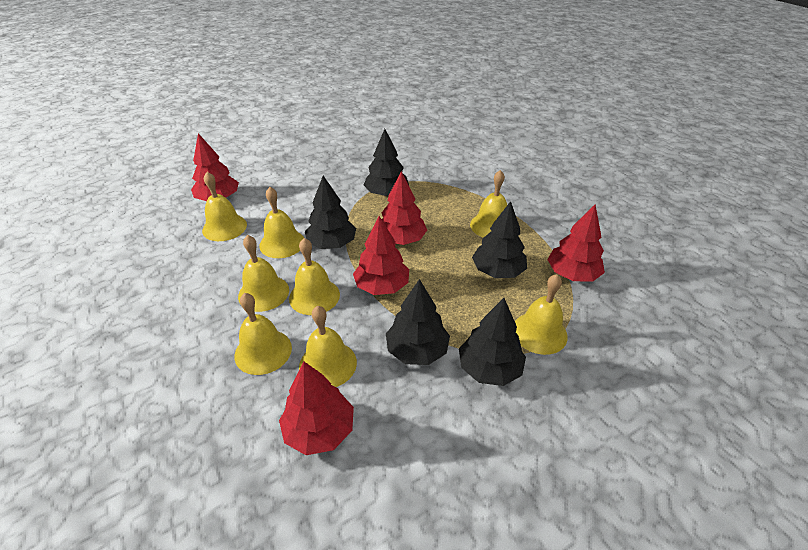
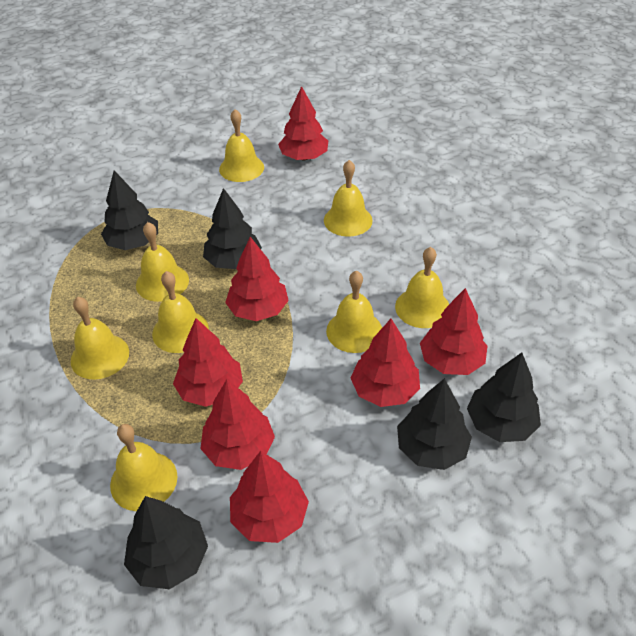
red tree: 5 -> 7

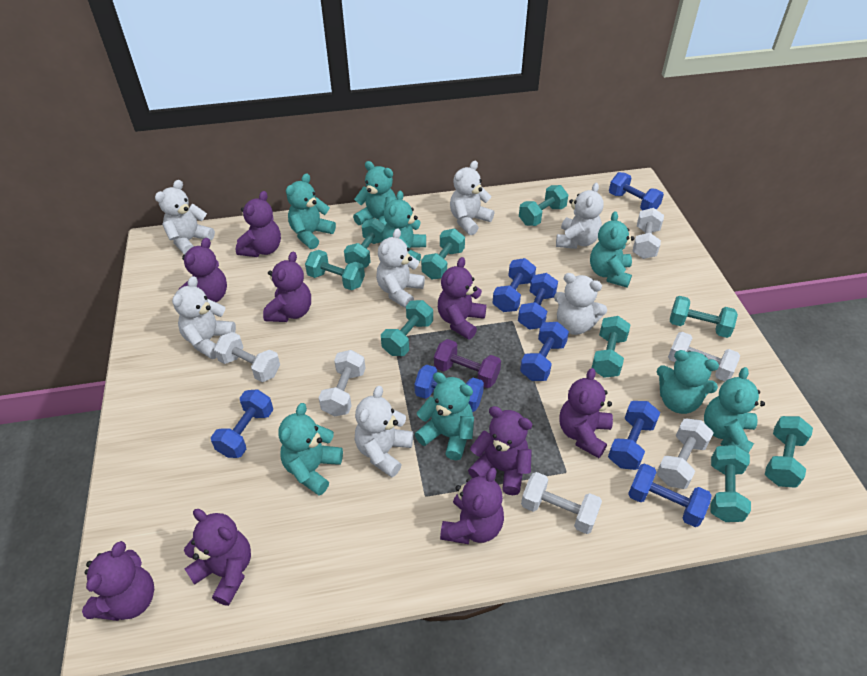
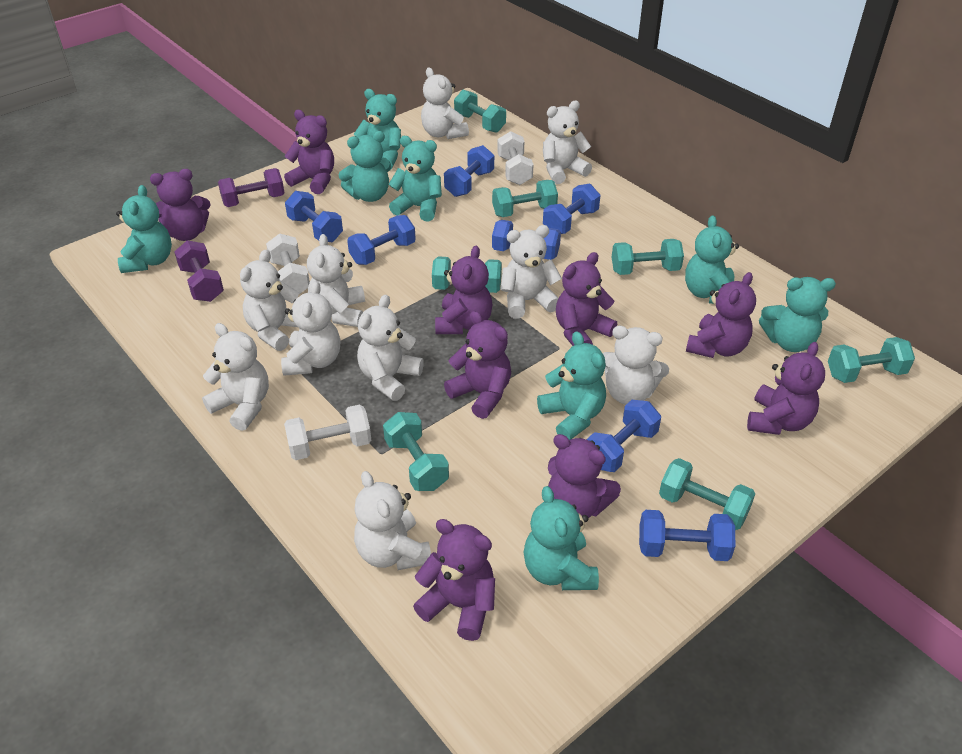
blue dumbbell: 8 -> 7
purple dumbbell: 1 -> 2
turquoise dumbbell: 9 -> 7
white dumbbell: 6 -> 3
white teddy bear: 7 -> 10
=======
**Directions**
What lines in the data above carry "white"? Return them all.

**Answer to this task**
white dumbbell: 6 -> 3
white teddy bear: 7 -> 10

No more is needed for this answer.